What this task involves –
Pull out every line in the entries below that contains the string "instrumentName", and copy each one in full.

Exercise data –
┄┄┄┄┄┄┄┄┄┄┄┄┄┄┄┄┄┄┄┄

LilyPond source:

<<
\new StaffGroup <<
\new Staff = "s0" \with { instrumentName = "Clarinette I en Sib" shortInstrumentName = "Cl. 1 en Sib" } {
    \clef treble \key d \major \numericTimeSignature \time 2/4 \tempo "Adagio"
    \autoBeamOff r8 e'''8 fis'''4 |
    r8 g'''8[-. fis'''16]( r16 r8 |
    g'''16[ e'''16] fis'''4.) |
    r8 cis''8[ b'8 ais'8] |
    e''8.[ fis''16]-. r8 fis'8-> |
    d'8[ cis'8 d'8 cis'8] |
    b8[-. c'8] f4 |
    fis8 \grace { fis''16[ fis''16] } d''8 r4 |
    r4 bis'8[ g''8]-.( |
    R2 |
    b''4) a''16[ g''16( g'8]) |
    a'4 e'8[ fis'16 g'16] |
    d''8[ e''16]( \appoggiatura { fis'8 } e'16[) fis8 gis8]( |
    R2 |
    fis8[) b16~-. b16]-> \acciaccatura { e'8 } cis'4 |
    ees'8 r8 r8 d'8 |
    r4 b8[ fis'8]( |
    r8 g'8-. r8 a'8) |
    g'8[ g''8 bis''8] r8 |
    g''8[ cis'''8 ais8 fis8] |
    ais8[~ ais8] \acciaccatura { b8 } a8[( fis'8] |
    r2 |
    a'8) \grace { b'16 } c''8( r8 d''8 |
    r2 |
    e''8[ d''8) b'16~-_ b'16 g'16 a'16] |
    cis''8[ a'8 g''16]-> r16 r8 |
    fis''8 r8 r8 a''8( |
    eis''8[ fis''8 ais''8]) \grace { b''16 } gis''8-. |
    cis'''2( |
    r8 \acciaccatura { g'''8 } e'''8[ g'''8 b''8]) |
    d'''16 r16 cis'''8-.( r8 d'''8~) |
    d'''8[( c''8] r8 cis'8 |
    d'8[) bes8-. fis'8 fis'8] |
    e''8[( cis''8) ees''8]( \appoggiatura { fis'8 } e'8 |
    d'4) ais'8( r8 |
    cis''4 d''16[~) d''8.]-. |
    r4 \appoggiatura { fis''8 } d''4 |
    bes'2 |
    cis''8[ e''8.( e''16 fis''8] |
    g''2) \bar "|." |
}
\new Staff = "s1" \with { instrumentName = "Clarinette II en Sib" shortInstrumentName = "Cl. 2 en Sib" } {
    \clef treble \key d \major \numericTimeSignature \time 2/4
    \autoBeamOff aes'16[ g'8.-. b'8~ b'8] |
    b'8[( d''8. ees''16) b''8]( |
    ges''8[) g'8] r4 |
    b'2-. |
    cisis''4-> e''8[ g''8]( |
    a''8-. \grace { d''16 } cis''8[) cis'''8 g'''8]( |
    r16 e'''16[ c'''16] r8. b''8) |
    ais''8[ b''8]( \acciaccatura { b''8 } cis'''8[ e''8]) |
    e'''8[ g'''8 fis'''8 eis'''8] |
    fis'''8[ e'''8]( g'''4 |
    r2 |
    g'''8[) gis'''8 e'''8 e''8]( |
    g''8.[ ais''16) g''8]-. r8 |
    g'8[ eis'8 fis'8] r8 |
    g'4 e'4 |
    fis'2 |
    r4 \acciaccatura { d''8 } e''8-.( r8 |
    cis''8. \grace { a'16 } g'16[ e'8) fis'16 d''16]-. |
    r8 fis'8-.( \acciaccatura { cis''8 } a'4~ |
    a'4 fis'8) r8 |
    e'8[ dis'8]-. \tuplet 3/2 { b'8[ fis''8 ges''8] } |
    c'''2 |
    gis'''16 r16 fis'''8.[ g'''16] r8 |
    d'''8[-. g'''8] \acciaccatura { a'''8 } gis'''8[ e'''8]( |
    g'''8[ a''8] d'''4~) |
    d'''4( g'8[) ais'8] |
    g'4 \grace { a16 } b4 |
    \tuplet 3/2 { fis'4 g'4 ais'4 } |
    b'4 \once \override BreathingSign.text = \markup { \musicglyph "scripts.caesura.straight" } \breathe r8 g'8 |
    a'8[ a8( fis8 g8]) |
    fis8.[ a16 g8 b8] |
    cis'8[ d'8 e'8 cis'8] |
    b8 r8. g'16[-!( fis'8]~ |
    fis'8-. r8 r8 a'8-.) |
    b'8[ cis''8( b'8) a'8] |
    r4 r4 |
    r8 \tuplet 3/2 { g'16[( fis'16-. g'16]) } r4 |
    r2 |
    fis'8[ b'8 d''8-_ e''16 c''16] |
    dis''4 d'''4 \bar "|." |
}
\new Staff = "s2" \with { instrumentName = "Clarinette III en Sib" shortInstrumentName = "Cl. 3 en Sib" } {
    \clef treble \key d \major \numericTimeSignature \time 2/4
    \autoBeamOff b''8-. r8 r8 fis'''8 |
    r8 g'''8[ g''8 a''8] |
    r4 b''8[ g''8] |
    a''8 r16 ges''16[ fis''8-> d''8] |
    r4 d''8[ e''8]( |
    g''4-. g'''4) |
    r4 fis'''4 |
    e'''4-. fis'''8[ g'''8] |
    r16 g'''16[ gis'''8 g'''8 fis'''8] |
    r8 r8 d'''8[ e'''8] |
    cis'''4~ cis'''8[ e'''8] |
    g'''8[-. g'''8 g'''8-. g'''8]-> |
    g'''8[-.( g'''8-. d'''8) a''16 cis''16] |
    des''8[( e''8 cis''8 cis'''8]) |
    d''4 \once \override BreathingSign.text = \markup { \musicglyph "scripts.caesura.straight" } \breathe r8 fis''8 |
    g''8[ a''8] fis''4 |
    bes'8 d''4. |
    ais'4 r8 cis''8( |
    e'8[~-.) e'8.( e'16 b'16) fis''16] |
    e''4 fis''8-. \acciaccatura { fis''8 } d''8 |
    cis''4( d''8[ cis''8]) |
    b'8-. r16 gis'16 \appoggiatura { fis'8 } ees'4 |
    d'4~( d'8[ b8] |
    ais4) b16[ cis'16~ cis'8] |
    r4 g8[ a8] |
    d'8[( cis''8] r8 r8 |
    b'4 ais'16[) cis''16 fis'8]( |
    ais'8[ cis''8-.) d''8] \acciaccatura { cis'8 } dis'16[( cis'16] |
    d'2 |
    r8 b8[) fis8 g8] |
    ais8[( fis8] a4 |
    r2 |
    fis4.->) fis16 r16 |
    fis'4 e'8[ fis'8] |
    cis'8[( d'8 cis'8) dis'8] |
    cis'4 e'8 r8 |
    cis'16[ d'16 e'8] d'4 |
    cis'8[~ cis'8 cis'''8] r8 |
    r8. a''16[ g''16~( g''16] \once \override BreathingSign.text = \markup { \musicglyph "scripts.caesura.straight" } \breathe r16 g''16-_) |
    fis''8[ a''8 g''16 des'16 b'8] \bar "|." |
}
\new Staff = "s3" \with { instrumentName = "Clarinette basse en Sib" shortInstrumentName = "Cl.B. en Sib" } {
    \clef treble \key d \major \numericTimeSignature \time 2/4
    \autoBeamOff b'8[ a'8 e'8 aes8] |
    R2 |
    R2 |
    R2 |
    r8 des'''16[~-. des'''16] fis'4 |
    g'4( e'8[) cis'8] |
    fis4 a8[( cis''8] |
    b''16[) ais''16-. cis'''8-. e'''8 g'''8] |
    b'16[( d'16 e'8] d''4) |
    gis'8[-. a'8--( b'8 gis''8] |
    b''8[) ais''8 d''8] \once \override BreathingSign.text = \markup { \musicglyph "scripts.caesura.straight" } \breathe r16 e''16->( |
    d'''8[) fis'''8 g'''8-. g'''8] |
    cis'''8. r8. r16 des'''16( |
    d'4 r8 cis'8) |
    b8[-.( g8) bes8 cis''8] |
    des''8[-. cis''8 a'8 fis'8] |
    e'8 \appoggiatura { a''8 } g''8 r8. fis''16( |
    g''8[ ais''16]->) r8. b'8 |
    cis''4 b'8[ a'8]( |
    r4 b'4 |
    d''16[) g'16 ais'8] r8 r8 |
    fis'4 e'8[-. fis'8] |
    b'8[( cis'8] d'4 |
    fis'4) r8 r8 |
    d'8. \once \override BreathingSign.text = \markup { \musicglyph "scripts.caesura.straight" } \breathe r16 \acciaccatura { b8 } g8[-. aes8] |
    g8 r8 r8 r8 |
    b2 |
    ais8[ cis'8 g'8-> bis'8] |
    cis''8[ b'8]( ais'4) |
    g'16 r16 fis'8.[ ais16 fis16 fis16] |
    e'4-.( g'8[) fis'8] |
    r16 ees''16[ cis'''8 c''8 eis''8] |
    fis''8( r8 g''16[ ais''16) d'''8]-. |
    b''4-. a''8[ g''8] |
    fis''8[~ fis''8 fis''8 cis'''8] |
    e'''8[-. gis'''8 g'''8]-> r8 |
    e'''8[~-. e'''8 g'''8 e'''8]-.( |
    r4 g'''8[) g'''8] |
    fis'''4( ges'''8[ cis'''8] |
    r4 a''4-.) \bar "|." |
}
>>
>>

┄┄┄┄┄┄┄┄┄┄┄┄┄┄┄┄┄┄┄┄

The completed task –
\new Staff = "s0" \with { instrumentName = "Clarinette I en Sib" shortInstrumentName = "Cl. 1 en Sib" } {
\new Staff = "s1" \with { instrumentName = "Clarinette II en Sib" shortInstrumentName = "Cl. 2 en Sib" } {
\new Staff = "s2" \with { instrumentName = "Clarinette III en Sib" shortInstrumentName = "Cl. 3 en Sib" } {
\new Staff = "s3" \with { instrumentName = "Clarinette basse en Sib" shortInstrumentName = "Cl.B. en Sib" } {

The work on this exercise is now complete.